* [Your objective]: The word "none" appears in some lines of the listing below; report how many such lines there are, and nothing else.

* [Records for processing]:

#####

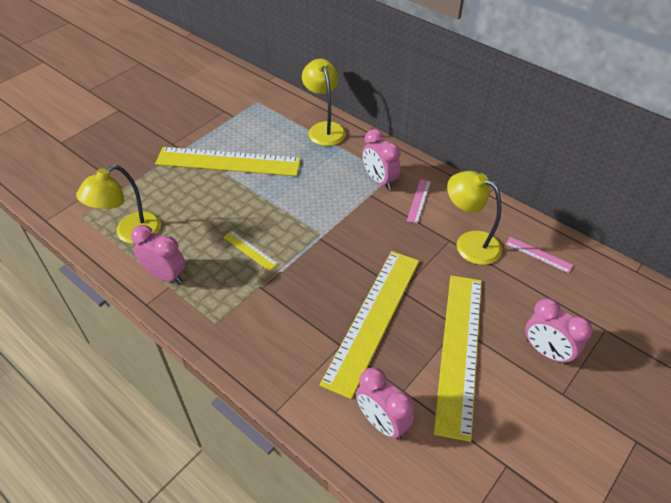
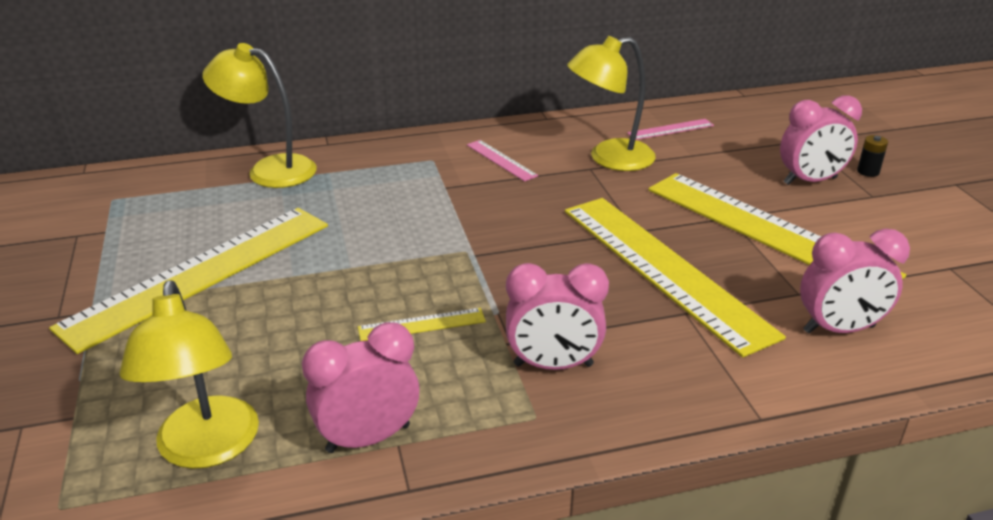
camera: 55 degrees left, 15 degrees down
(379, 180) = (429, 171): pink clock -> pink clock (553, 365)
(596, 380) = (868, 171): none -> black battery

#####

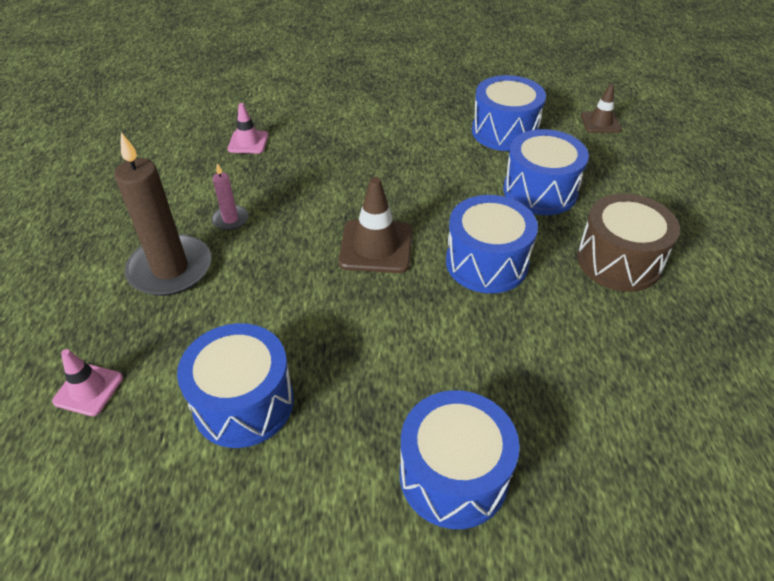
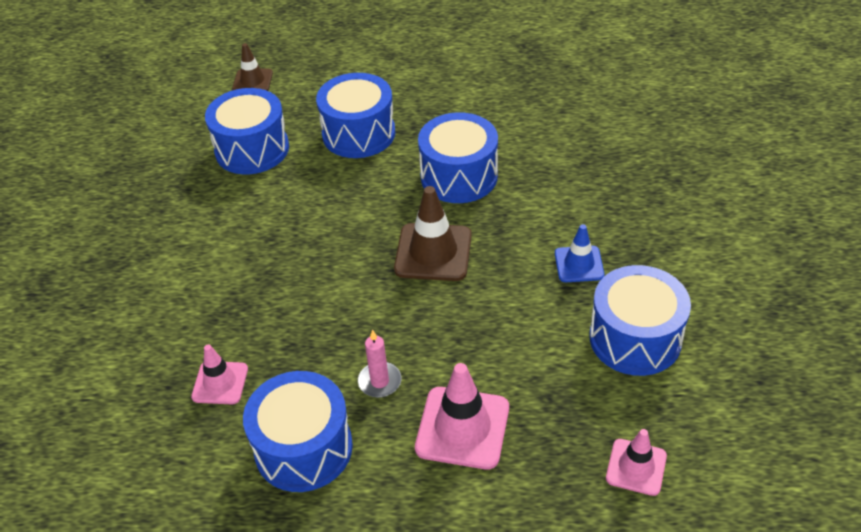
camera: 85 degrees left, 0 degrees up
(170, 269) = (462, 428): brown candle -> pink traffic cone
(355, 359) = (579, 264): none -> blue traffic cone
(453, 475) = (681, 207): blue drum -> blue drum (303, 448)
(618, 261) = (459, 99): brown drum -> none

#####

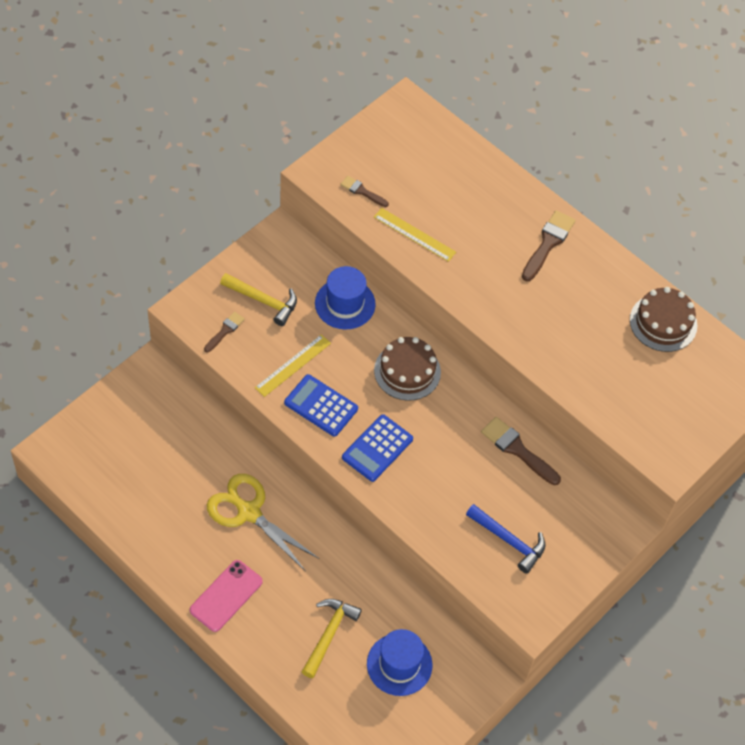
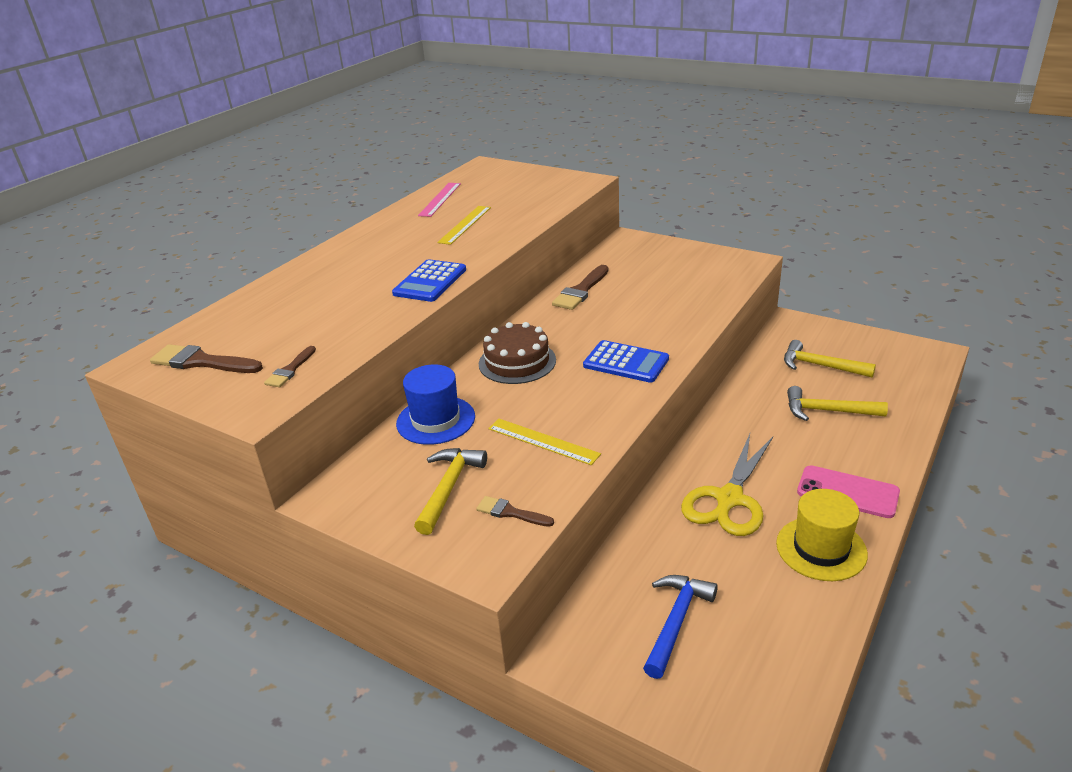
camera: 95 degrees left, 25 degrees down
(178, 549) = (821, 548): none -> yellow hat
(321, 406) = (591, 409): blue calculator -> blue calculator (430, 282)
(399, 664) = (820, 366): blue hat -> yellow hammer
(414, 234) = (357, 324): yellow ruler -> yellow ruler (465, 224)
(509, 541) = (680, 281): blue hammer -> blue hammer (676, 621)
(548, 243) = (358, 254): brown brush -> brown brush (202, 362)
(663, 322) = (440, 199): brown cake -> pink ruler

#####

* [Written response]: 4